◆ **TASK INSTRUCTIONS**: Your answer is the line containing "camera: 125 degrees left, 0 degrees up" plus every line after it through the end of the records, printed exactly and free of pictures.

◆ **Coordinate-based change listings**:
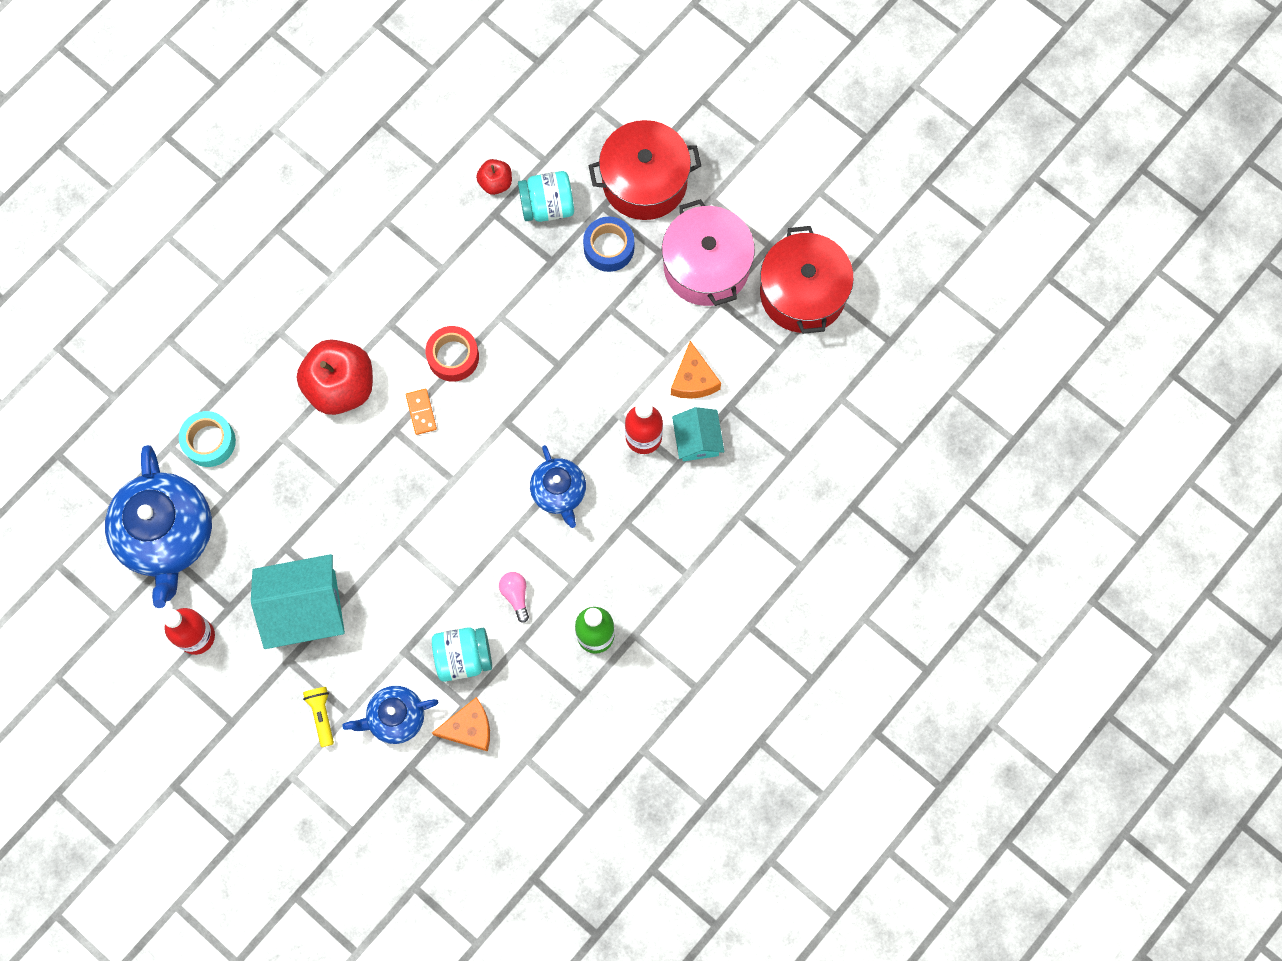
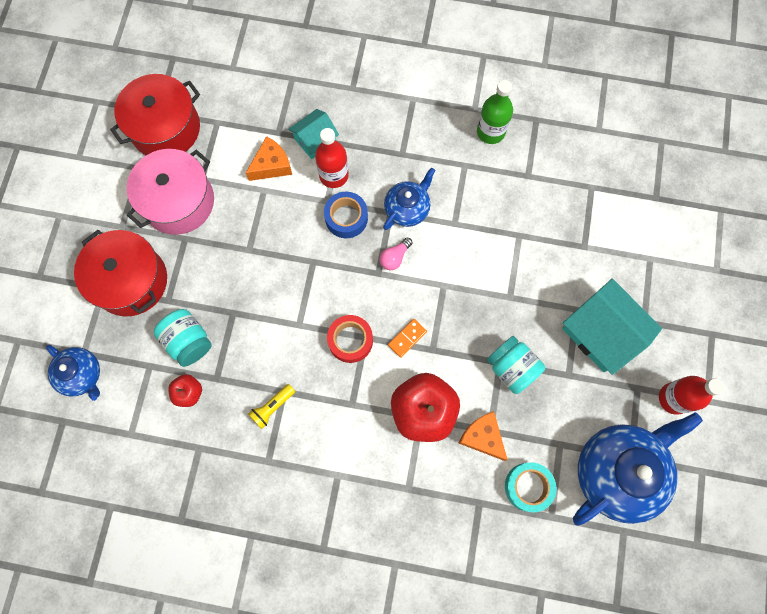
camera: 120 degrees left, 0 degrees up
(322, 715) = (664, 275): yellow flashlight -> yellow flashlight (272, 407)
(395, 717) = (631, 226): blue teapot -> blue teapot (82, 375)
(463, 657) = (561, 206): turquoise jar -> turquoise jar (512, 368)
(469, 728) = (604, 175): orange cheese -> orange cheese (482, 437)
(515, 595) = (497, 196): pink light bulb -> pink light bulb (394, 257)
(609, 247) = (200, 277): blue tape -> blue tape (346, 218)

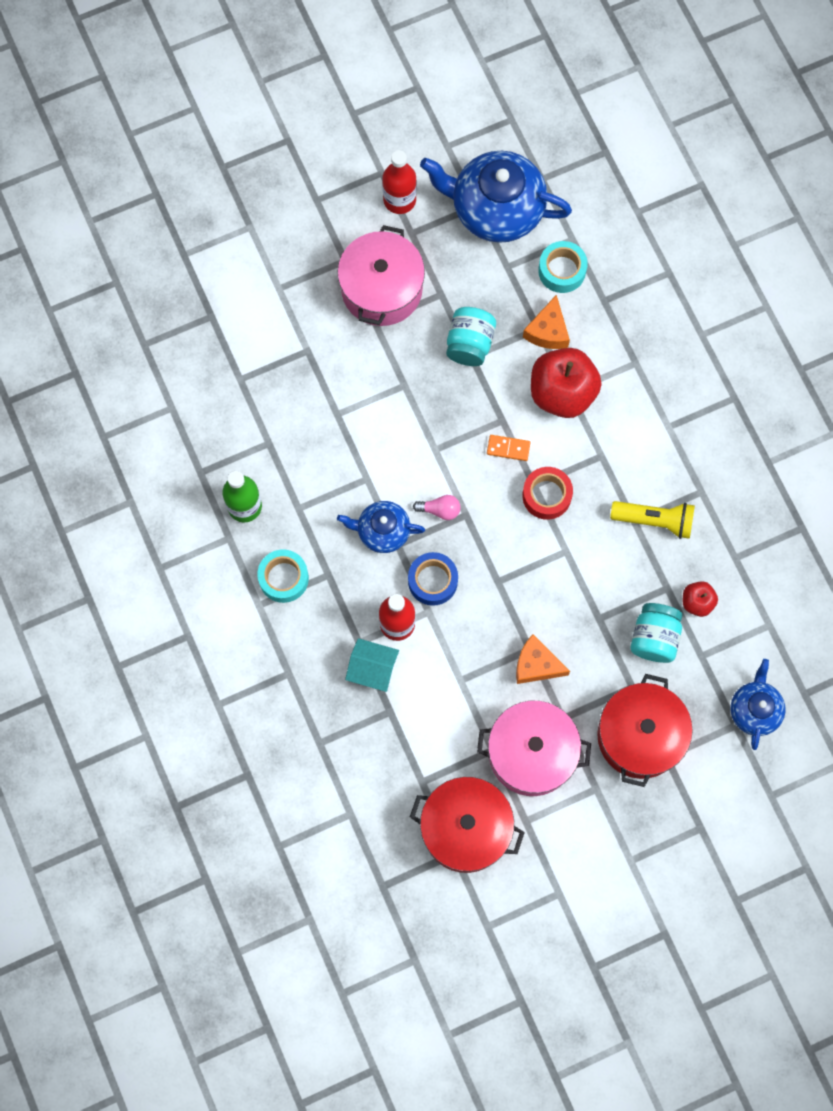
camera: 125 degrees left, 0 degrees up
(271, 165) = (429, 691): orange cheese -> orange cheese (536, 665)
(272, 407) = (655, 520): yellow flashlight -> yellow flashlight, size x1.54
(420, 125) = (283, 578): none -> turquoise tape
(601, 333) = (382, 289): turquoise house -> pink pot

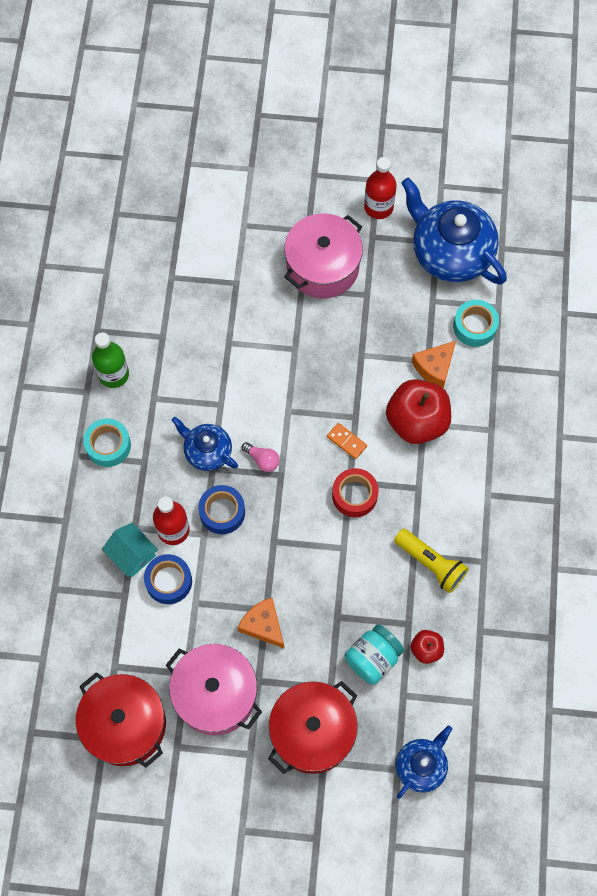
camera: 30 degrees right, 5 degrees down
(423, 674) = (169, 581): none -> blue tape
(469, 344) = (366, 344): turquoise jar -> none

◆ **SOLUTION TO THIS TASK**:
camera: 125 degrees left, 0 degrees up
(271, 165) = (429, 691): orange cheese -> orange cheese (536, 665)
(272, 407) = (655, 520): yellow flashlight -> yellow flashlight, size x1.54
(420, 125) = (283, 578): none -> turquoise tape
(601, 333) = (382, 289): turquoise house -> pink pot

camera: 30 degrees right, 5 degrees down
(423, 674) = (169, 581): none -> blue tape
(469, 344) = (366, 344): turquoise jar -> none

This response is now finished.